- _Task to complete_:
Repeat every line of the data exactly; the pictures stay out.

━━━━━ Data for analysis ━━━━━

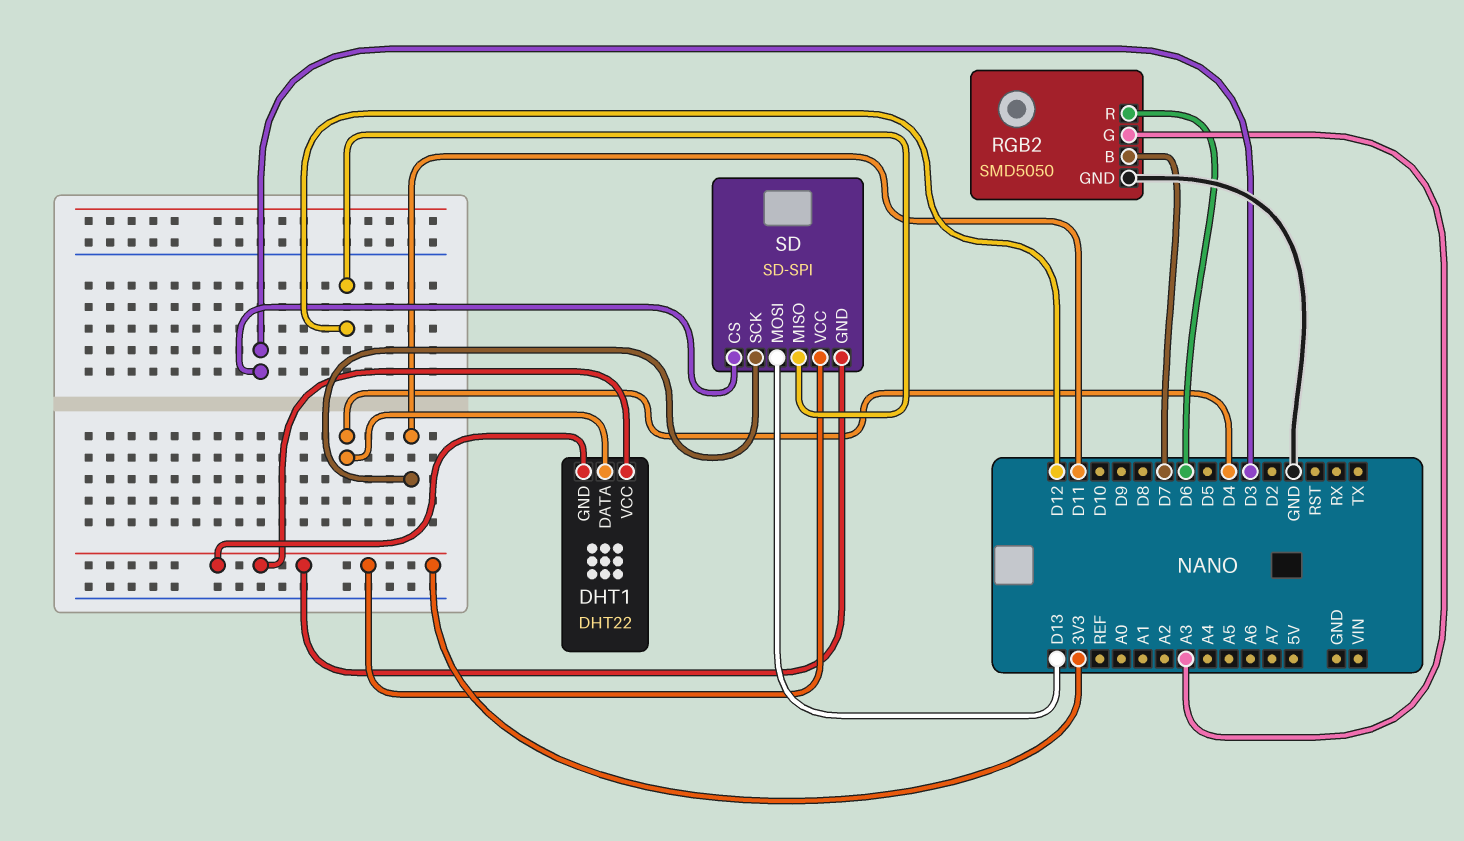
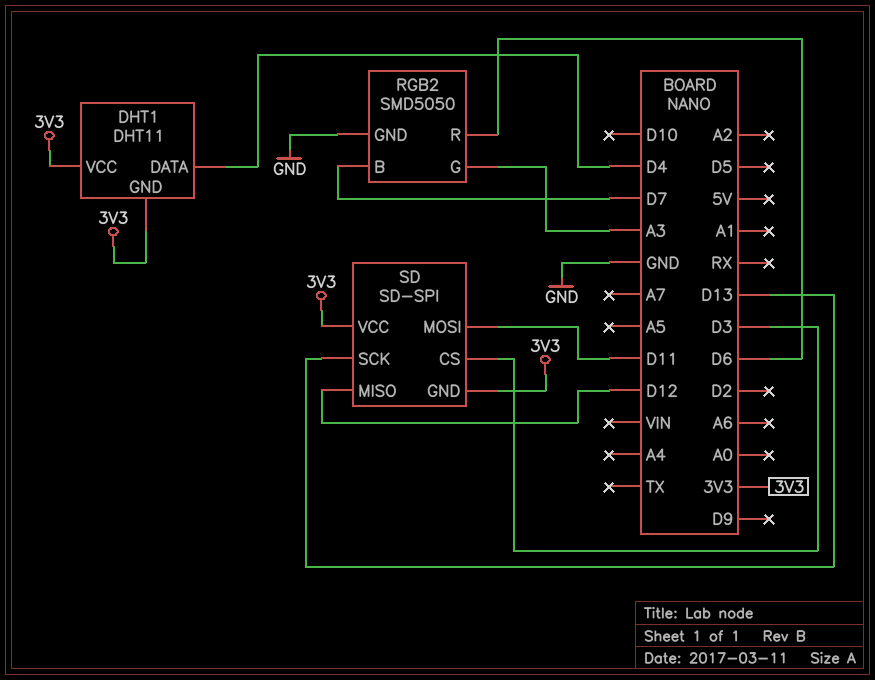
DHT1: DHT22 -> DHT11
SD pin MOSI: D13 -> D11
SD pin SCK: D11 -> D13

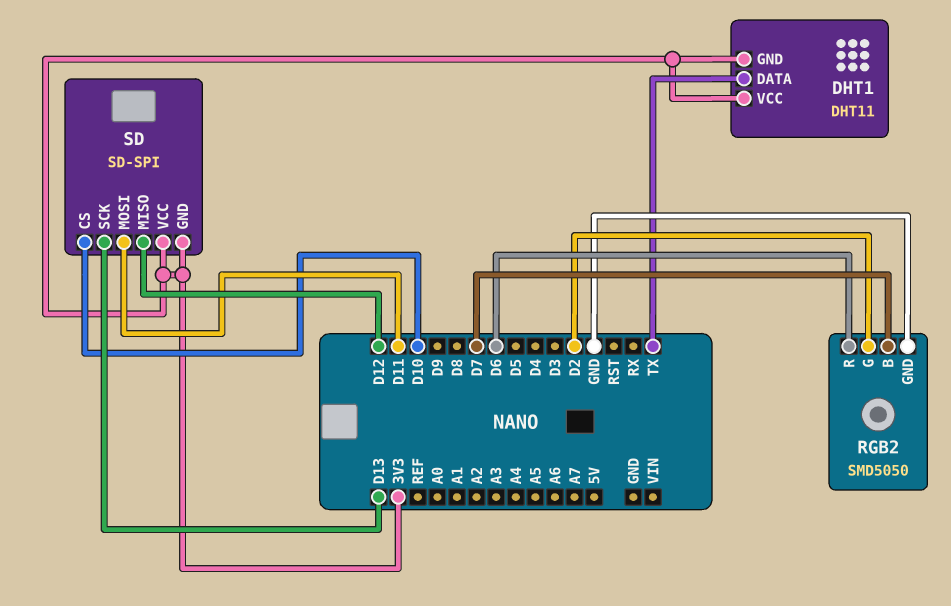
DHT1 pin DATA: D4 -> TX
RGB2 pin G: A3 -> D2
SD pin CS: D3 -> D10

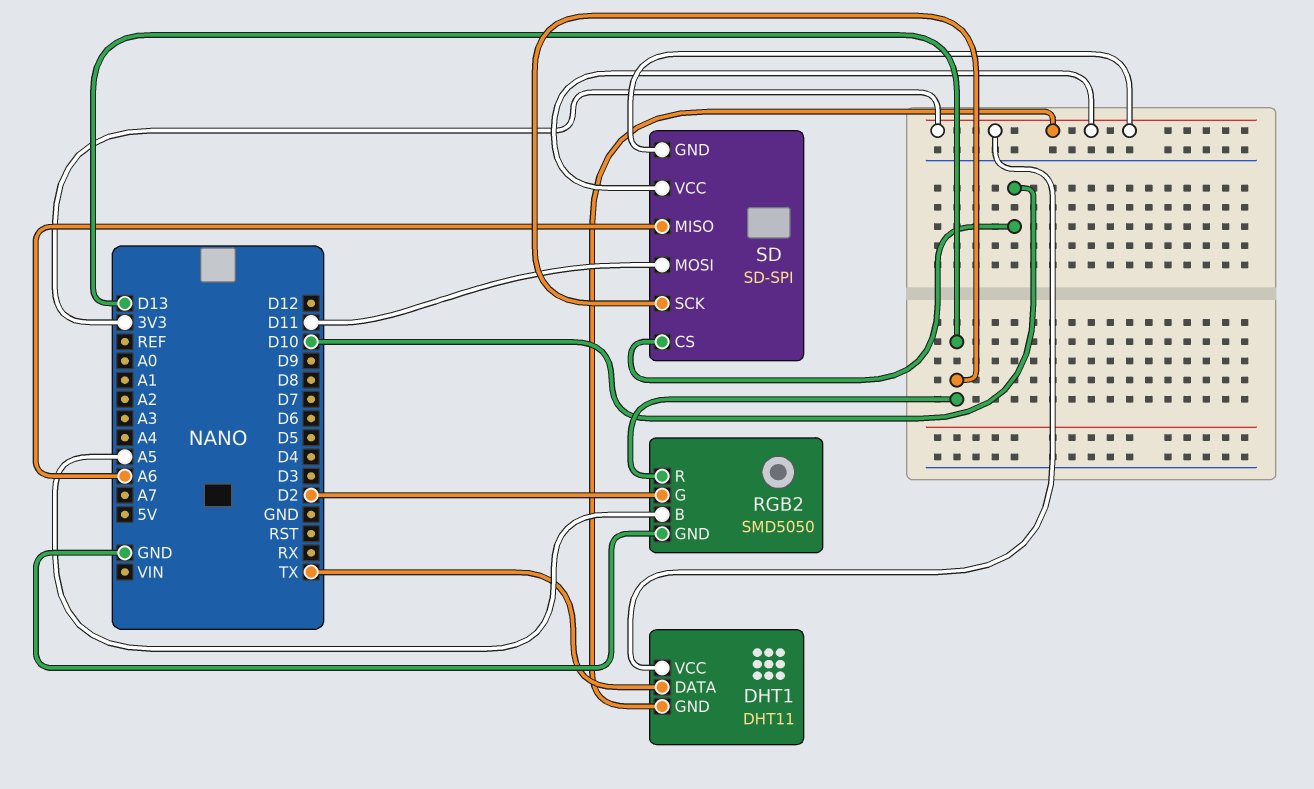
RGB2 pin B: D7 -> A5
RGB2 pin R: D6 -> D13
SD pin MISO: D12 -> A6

━━━━━

- _Task answer_:
DHT1: DHT22 -> DHT11
SD pin MOSI: D13 -> D11
SD pin SCK: D11 -> D13

DHT1 pin DATA: D4 -> TX
RGB2 pin G: A3 -> D2
SD pin CS: D3 -> D10

RGB2 pin B: D7 -> A5
RGB2 pin R: D6 -> D13
SD pin MISO: D12 -> A6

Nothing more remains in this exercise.